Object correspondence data
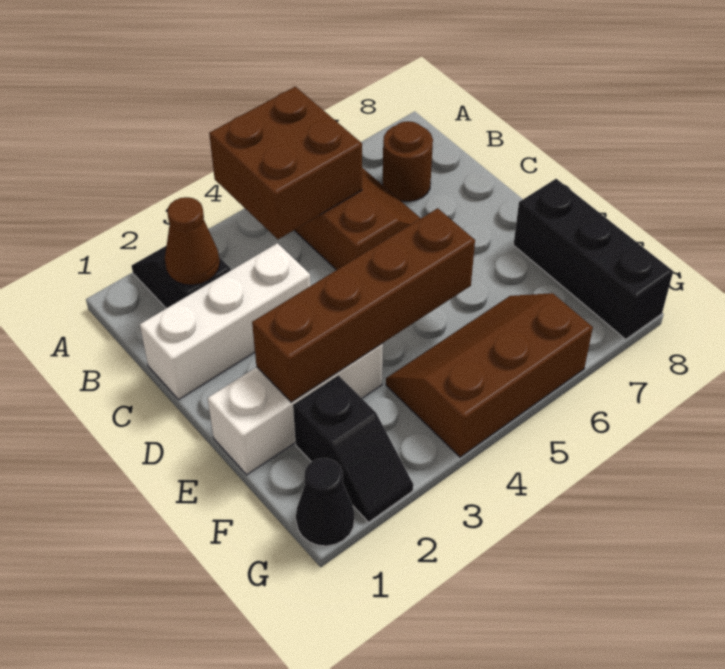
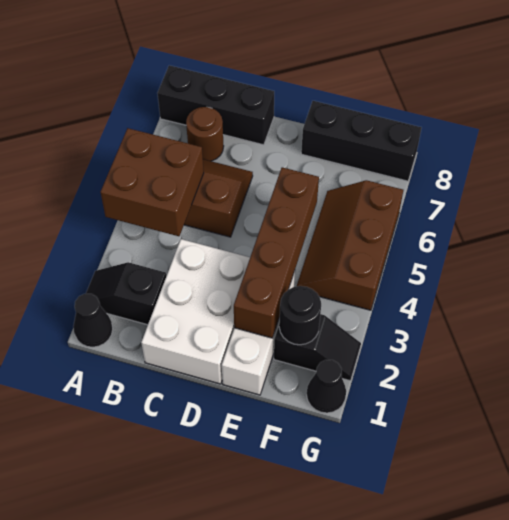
none -> black 1x1 cone [73,294,113,347]
none -> black 1x3 brick [157,65,274,145]
brown 1x1 cone [165,197,220,285] -> none
white 1x3 brick [140,243,311,399] -> white 2x3 brick [141,239,250,384]
none -> black 1x1 round brick [279,286,321,345]

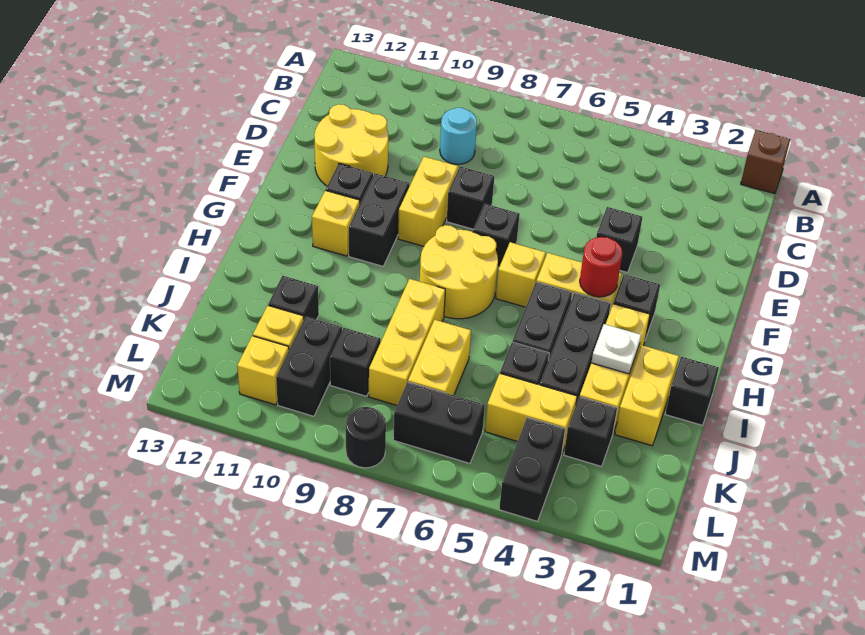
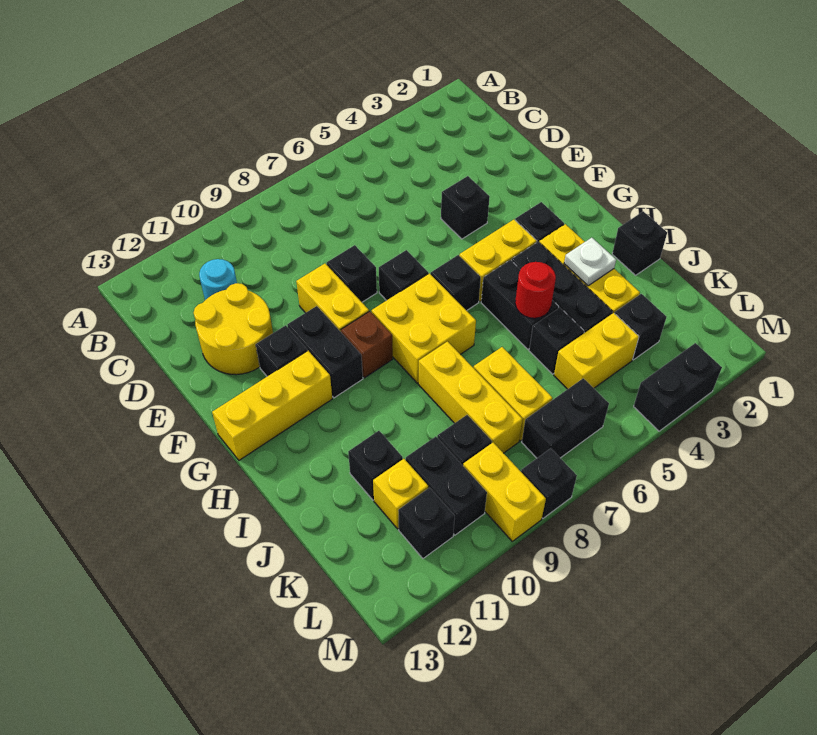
brown 1x1 brick [741,130,790,194] -> brown 1x1 brick moved to [341,311,393,378]
cyan 1x1 round brick [440,108,477,164] -> cyan 1x1 round brick moved to [199,259,237,300]
red 1x1 round brick [580,237,623,297] -> red 1x1 round brick moved to [515,262,556,318]
yellow 1x1 brick [496,242,546,307] -> black 1x1 brick [431,255,481,311]
yellow 2x2 round brick [420,225,498,319] -> yellow 2x2 brick [371,273,476,383]
yellow 1x1 brick [312,190,360,256] -> yellow 1x3 brick [212,351,332,460]
yellow 1x2 brick [615,345,679,446] -> yellow 1x2 brick moved to [463,443,546,541]
black 1x2 brick [499,417,565,521] -> black 1x2 brick turned to [634,343,722,431]
yellow 1x1 brick [237,336,289,405] -> black 1x1 brick [398,488,455,558]
black 1x1 round brick [346,407,386,468] -> black 1x1 brick [521,448,577,518]

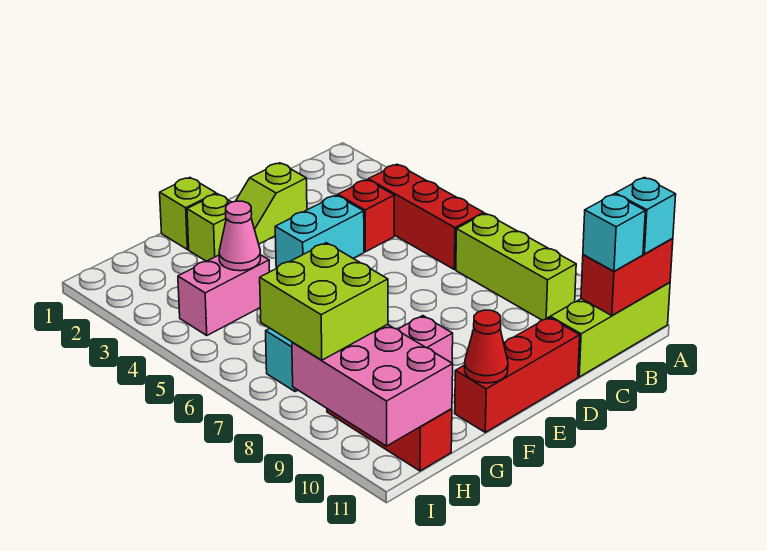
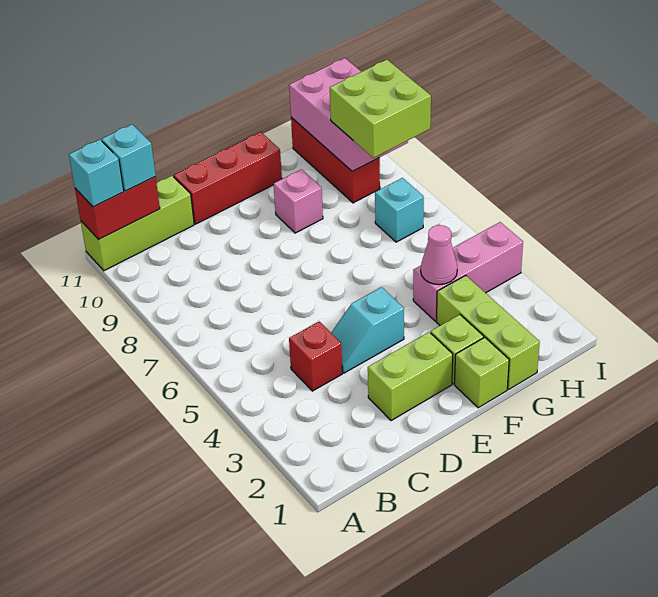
red 1x3 brick [368,164,484,270] -> none
lime 1x3 brick [456,213,576,320] -> lime 1x3 brick moved to [436,275,540,389]
lime 1x2 slope [236,163,307,244] -> lime 1x2 brick [368,332,453,421]
cyan 1x2 brick [275,195,364,268] -> cyan 1x2 slope [331,287,404,373]
red 1x1 cone [465,310,508,383] -> none
pink 1x2 brick [178,255,269,336] -> pink 1x3 brick [413,222,523,321]

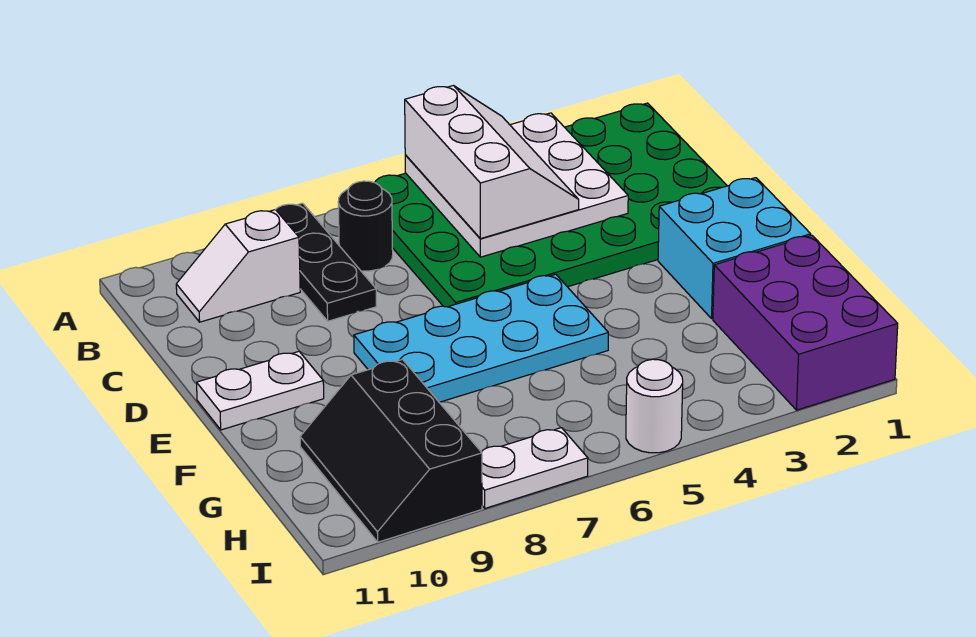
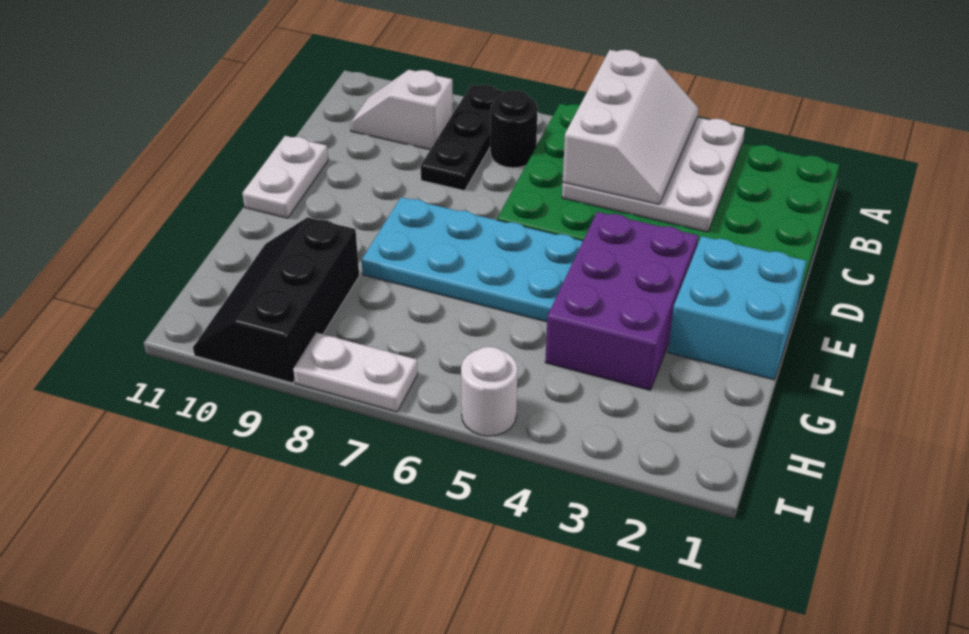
white 1x2 plate [197,352,324,430] -> white 1x2 plate turned to [242,136,328,218]
purple 2x3 brick [713,235,898,410] -> purple 2x3 brick moved to [545,212,698,390]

Exercise details: Each entry must be reproduced word for word, and any image among them left out.

Solution for this exercise:
none -> black 1x1 cone [73,294,113,347]
none -> black 1x3 brick [157,65,274,145]
brown 1x1 cone [165,197,220,285] -> none
white 1x3 brick [140,243,311,399] -> white 2x3 brick [141,239,250,384]
none -> black 1x1 round brick [279,286,321,345]

brown 1x1 brick [741,130,790,194] -> brown 1x1 brick moved to [341,311,393,378]
cyan 1x1 round brick [440,108,477,164] -> cyan 1x1 round brick moved to [199,259,237,300]
red 1x1 round brick [580,237,623,297] -> red 1x1 round brick moved to [515,262,556,318]
yellow 1x1 brick [496,242,546,307] -> black 1x1 brick [431,255,481,311]
yellow 2x2 round brick [420,225,498,319] -> yellow 2x2 brick [371,273,476,383]
yellow 1x1 brick [312,190,360,256] -> yellow 1x3 brick [212,351,332,460]
yellow 1x2 brick [615,345,679,446] -> yellow 1x2 brick moved to [463,443,546,541]
black 1x2 brick [499,417,565,521] -> black 1x2 brick turned to [634,343,722,431]
yellow 1x1 brick [237,336,289,405] -> black 1x1 brick [398,488,455,558]
black 1x1 round brick [346,407,386,468] -> black 1x1 brick [521,448,577,518]

red 1x3 brick [368,164,484,270] -> none
lime 1x3 brick [456,213,576,320] -> lime 1x3 brick moved to [436,275,540,389]
lime 1x2 slope [236,163,307,244] -> lime 1x2 brick [368,332,453,421]
cyan 1x2 brick [275,195,364,268] -> cyan 1x2 slope [331,287,404,373]
red 1x1 cone [465,310,508,383] -> none
pink 1x2 brick [178,255,269,336] -> pink 1x3 brick [413,222,523,321]

white 1x2 plate [197,352,324,430] -> white 1x2 plate turned to [242,136,328,218]
purple 2x3 brick [713,235,898,410] -> purple 2x3 brick moved to [545,212,698,390]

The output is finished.